> [DIRECTIONS FOR THIS TASK]:
Collect each line of the entries that holds the string "none".

> [SOURCE DATA]:
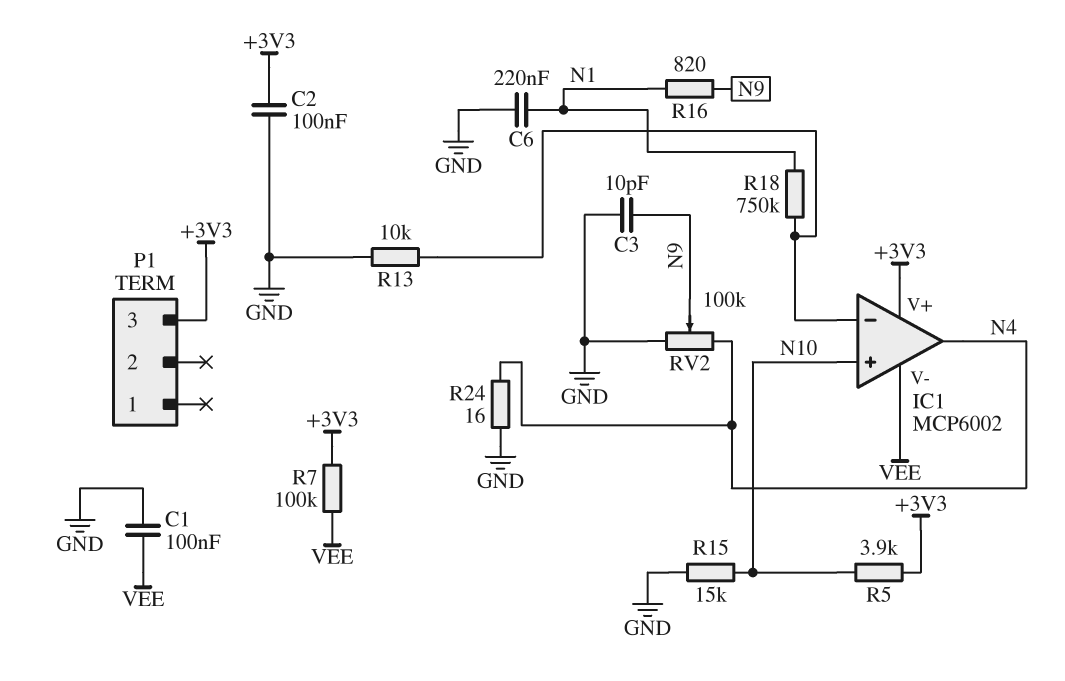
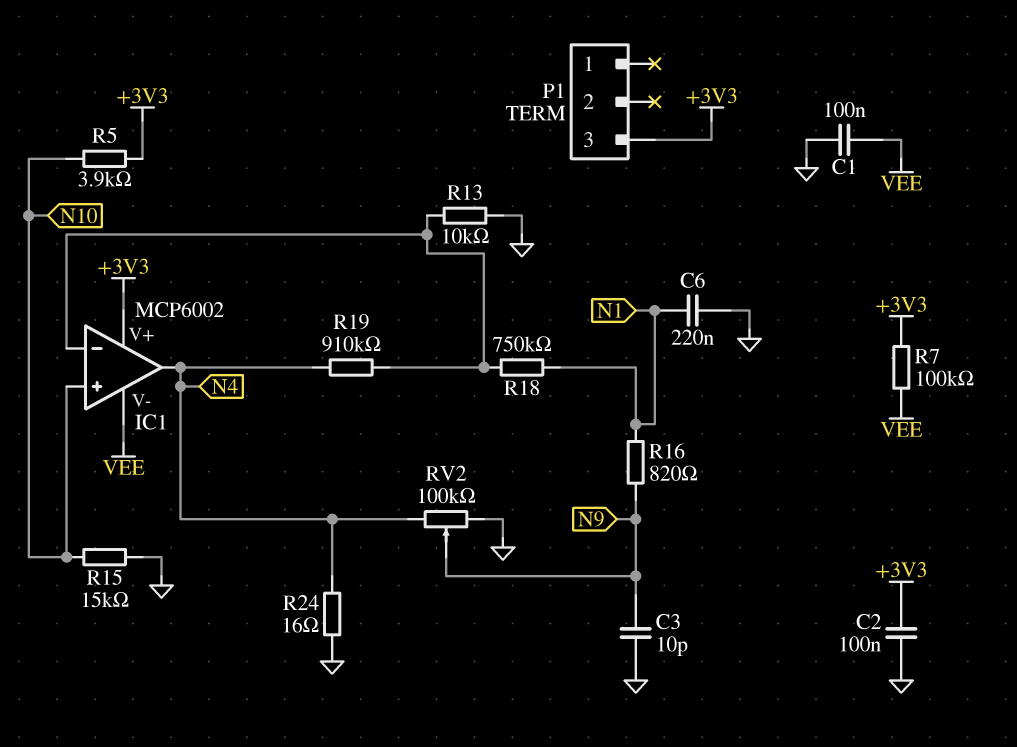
R19: none -> 910k (IC1/in-, N4)

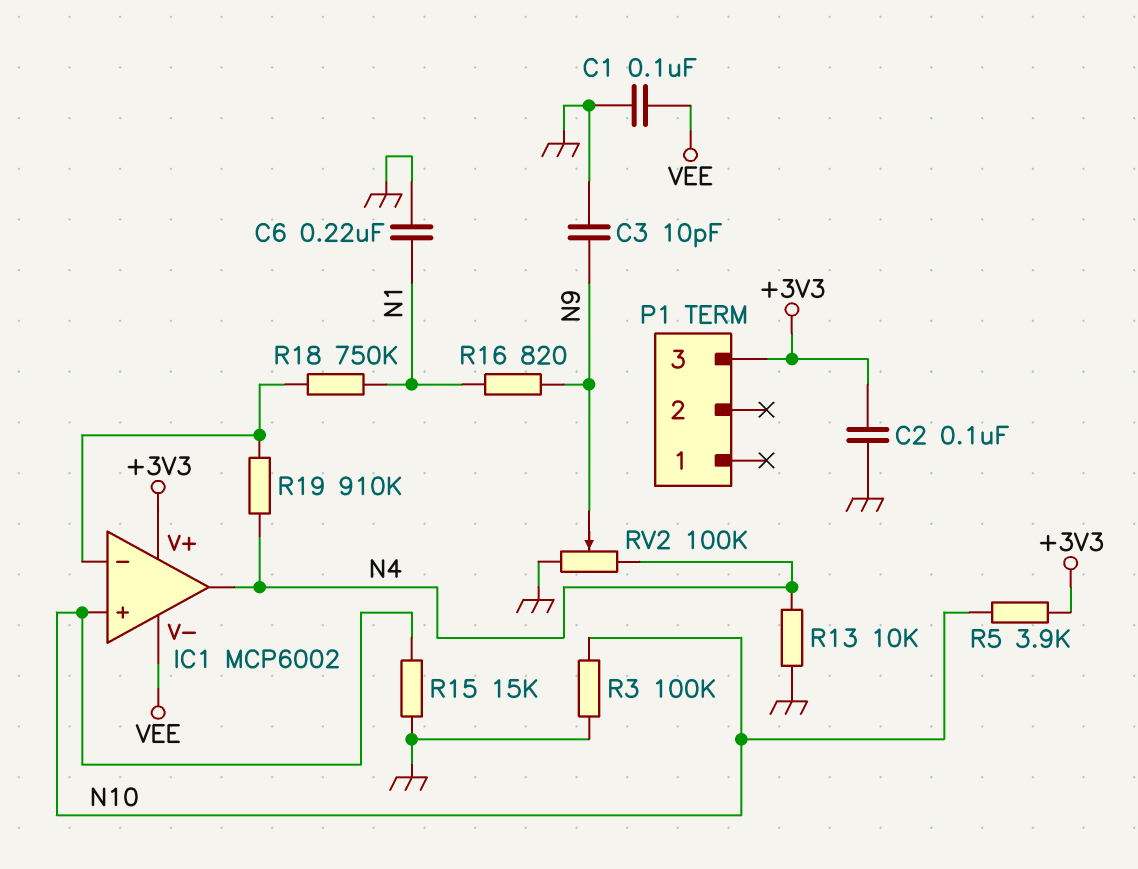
R3: none -> 100k (GND, N10)
R7: 100k (+3V3, VEE) -> none
R13: 10k (GND, IC1/in-) -> 10k (GND, N4)
R24: 16 (GND, N4) -> none

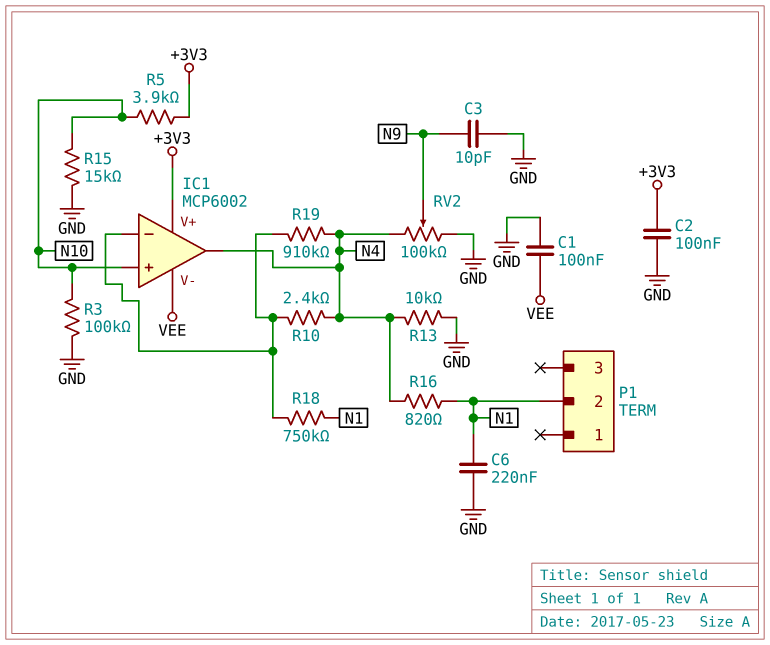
P1 pin 2: none -> N1
P1 pin 3: +3V3 -> none
R10: none -> 2.4k (IC1/in-, N4)
R16: 820 (N1, N9) -> 820 (N1, N4)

> [THE ANSWER]:
R19: none -> 910k (IC1/in-, N4)
R3: none -> 100k (GND, N10)
R7: 100k (+3V3, VEE) -> none
R24: 16 (GND, N4) -> none
P1 pin 2: none -> N1
P1 pin 3: +3V3 -> none
R10: none -> 2.4k (IC1/in-, N4)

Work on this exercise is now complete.